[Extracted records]
- - -

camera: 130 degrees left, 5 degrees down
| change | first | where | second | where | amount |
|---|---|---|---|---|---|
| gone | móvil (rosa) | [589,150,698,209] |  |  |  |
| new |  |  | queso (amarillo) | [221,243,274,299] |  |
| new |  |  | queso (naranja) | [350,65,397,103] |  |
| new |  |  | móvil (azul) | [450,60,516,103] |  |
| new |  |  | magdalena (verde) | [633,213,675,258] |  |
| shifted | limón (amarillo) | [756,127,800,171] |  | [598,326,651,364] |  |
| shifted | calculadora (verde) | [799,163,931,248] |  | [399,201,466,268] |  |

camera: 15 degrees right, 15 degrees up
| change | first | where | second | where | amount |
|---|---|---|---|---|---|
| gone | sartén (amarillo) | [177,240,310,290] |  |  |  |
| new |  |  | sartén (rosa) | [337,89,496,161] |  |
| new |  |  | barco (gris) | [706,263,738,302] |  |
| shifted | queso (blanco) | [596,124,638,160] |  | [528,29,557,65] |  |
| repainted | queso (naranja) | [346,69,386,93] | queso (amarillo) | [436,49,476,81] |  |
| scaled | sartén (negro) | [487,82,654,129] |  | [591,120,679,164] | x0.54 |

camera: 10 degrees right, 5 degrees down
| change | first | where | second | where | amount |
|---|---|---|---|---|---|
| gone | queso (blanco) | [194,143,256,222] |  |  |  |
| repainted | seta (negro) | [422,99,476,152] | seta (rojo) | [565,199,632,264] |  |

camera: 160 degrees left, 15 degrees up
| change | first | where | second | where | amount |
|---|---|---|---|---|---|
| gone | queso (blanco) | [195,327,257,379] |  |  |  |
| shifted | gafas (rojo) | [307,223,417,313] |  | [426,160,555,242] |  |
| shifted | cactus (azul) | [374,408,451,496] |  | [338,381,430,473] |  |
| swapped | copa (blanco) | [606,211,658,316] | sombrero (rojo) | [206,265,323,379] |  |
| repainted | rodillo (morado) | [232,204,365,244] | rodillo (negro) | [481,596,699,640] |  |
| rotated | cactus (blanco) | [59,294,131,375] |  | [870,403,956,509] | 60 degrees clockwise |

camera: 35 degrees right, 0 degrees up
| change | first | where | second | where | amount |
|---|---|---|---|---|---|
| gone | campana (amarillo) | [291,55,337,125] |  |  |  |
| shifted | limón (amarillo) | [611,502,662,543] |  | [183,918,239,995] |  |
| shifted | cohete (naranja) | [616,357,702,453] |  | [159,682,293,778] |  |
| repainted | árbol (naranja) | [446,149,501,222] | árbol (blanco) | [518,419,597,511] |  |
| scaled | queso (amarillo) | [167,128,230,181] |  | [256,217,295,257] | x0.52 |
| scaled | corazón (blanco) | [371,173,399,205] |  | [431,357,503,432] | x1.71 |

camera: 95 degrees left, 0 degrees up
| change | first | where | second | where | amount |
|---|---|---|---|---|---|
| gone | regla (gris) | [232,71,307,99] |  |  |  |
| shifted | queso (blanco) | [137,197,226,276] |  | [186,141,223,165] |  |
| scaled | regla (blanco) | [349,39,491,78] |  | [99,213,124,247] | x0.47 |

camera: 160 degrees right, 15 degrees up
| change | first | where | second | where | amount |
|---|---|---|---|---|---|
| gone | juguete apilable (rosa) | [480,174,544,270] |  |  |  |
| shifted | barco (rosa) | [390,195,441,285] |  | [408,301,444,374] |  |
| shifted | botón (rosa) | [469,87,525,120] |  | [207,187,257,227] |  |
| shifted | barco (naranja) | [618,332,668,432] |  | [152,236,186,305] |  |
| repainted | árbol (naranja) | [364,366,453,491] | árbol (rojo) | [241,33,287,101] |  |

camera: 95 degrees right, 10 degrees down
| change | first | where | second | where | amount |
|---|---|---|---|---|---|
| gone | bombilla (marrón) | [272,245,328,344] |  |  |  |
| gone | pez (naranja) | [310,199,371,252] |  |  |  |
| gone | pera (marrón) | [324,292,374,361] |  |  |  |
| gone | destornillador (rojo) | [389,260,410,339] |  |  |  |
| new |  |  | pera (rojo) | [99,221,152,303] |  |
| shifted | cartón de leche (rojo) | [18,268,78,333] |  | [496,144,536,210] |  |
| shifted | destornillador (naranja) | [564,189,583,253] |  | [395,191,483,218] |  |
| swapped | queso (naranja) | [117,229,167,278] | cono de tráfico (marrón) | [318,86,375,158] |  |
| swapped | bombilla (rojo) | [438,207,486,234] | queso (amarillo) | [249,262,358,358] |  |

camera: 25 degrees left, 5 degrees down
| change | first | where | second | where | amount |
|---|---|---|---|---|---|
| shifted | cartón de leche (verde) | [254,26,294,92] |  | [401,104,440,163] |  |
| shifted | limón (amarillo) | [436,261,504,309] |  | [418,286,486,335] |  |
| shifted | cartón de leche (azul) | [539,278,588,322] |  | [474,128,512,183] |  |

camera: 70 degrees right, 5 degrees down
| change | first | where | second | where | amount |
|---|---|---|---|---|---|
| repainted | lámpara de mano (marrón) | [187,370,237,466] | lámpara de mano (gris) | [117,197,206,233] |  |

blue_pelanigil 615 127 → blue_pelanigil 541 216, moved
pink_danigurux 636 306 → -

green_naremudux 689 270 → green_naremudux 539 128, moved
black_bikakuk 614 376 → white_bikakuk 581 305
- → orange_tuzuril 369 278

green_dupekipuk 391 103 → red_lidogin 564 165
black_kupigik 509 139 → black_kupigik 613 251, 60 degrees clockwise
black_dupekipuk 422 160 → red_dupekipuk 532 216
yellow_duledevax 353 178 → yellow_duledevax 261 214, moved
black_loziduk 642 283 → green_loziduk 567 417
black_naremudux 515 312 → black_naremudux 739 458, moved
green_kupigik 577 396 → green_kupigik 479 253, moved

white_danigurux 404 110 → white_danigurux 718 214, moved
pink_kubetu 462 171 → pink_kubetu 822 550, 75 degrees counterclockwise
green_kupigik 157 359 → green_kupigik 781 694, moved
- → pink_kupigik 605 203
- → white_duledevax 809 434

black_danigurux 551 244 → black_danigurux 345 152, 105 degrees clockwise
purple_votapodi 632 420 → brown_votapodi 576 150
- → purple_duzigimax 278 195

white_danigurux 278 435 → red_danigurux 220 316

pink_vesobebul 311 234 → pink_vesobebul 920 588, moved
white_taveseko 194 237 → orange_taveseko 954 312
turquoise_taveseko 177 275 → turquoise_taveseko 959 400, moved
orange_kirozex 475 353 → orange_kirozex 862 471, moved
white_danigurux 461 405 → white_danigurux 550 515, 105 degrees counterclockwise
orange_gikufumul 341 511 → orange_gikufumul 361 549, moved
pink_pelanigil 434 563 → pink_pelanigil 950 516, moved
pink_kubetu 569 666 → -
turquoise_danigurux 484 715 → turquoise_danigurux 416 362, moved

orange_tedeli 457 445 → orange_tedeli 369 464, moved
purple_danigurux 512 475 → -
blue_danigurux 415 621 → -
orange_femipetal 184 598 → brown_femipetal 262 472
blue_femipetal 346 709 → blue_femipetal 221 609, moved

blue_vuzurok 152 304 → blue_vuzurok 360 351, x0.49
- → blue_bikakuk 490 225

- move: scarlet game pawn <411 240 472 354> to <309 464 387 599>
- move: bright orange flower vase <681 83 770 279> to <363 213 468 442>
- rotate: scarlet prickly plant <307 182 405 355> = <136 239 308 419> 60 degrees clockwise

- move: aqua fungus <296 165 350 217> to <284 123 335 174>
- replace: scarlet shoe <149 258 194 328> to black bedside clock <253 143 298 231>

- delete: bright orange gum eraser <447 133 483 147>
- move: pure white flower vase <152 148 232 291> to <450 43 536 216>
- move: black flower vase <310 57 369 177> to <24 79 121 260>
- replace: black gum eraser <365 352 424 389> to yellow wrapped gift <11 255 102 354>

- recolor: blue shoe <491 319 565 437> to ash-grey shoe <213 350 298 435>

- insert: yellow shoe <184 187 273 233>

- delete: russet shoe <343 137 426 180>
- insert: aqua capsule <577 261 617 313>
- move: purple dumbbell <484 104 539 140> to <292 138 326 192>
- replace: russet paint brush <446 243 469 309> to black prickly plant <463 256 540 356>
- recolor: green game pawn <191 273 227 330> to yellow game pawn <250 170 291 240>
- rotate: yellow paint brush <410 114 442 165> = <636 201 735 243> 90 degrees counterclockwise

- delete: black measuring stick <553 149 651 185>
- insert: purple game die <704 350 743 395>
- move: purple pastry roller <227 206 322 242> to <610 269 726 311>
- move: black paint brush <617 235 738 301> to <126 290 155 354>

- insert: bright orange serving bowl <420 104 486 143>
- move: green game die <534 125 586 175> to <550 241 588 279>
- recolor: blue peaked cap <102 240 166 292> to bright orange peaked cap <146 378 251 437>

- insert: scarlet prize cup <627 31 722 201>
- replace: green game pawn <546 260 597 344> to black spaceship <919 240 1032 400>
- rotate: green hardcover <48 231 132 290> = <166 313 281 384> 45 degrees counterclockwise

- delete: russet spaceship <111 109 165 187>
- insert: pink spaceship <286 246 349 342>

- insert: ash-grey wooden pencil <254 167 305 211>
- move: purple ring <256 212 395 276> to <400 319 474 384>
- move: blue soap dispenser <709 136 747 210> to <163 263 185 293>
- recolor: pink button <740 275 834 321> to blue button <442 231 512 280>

- - -

Work instruction: In the entries above, the lines from the one bearing "(naranja) | [350,65,397,103]" up to and including the one bearing "(amarillo) | [756,127,800,171]" should be transcribed exactly; no other line is wanted.

Solution for this exercise:
| new |  |  | queso (naranja) | [350,65,397,103] |  |
| new |  |  | móvil (azul) | [450,60,516,103] |  |
| new |  |  | magdalena (verde) | [633,213,675,258] |  |
| shifted | limón (amarillo) | [756,127,800,171] |  | [598,326,651,364] |  |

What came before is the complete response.